WORK TASK:
Retype the records below exactly. Leave nothing out.

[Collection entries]
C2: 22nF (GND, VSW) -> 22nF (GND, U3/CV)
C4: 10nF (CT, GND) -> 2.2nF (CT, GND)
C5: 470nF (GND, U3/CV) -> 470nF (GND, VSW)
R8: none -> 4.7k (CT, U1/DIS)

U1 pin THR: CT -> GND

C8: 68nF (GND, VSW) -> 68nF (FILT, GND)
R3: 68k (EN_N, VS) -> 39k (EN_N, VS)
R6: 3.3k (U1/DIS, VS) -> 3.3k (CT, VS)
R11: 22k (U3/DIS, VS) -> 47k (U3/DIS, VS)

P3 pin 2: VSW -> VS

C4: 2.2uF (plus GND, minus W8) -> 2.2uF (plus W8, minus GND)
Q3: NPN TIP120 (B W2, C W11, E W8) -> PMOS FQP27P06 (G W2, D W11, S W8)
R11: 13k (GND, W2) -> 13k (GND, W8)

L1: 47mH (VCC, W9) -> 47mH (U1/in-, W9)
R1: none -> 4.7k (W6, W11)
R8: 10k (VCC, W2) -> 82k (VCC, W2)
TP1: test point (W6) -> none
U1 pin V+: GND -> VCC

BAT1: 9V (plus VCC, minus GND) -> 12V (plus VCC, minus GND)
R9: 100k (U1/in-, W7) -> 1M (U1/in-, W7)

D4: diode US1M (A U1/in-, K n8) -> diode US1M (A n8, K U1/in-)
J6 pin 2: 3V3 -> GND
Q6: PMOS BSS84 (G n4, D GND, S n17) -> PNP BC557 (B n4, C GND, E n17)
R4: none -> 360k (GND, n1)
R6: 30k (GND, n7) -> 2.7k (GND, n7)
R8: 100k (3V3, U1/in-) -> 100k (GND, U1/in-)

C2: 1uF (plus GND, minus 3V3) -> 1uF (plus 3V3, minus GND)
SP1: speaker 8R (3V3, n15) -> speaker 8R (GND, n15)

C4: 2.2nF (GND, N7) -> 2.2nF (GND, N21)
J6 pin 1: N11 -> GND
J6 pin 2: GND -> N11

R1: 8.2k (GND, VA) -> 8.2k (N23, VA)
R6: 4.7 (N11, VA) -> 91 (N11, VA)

EXERCISE SOLUTION:
C2: 22nF (GND, VSW) -> 22nF (GND, U3/CV)
C4: 10nF (CT, GND) -> 2.2nF (CT, GND)
C5: 470nF (GND, U3/CV) -> 470nF (GND, VSW)
R8: none -> 4.7k (CT, U1/DIS)

U1 pin THR: CT -> GND

C8: 68nF (GND, VSW) -> 68nF (FILT, GND)
R3: 68k (EN_N, VS) -> 39k (EN_N, VS)
R6: 3.3k (U1/DIS, VS) -> 3.3k (CT, VS)
R11: 22k (U3/DIS, VS) -> 47k (U3/DIS, VS)

P3 pin 2: VSW -> VS

C4: 2.2uF (plus GND, minus W8) -> 2.2uF (plus W8, minus GND)
Q3: NPN TIP120 (B W2, C W11, E W8) -> PMOS FQP27P06 (G W2, D W11, S W8)
R11: 13k (GND, W2) -> 13k (GND, W8)

L1: 47mH (VCC, W9) -> 47mH (U1/in-, W9)
R1: none -> 4.7k (W6, W11)
R8: 10k (VCC, W2) -> 82k (VCC, W2)
TP1: test point (W6) -> none
U1 pin V+: GND -> VCC

BAT1: 9V (plus VCC, minus GND) -> 12V (plus VCC, minus GND)
R9: 100k (U1/in-, W7) -> 1M (U1/in-, W7)

D4: diode US1M (A U1/in-, K n8) -> diode US1M (A n8, K U1/in-)
J6 pin 2: 3V3 -> GND
Q6: PMOS BSS84 (G n4, D GND, S n17) -> PNP BC557 (B n4, C GND, E n17)
R4: none -> 360k (GND, n1)
R6: 30k (GND, n7) -> 2.7k (GND, n7)
R8: 100k (3V3, U1/in-) -> 100k (GND, U1/in-)

C2: 1uF (plus GND, minus 3V3) -> 1uF (plus 3V3, minus GND)
SP1: speaker 8R (3V3, n15) -> speaker 8R (GND, n15)

C4: 2.2nF (GND, N7) -> 2.2nF (GND, N21)
J6 pin 1: N11 -> GND
J6 pin 2: GND -> N11

R1: 8.2k (GND, VA) -> 8.2k (N23, VA)
R6: 4.7 (N11, VA) -> 91 (N11, VA)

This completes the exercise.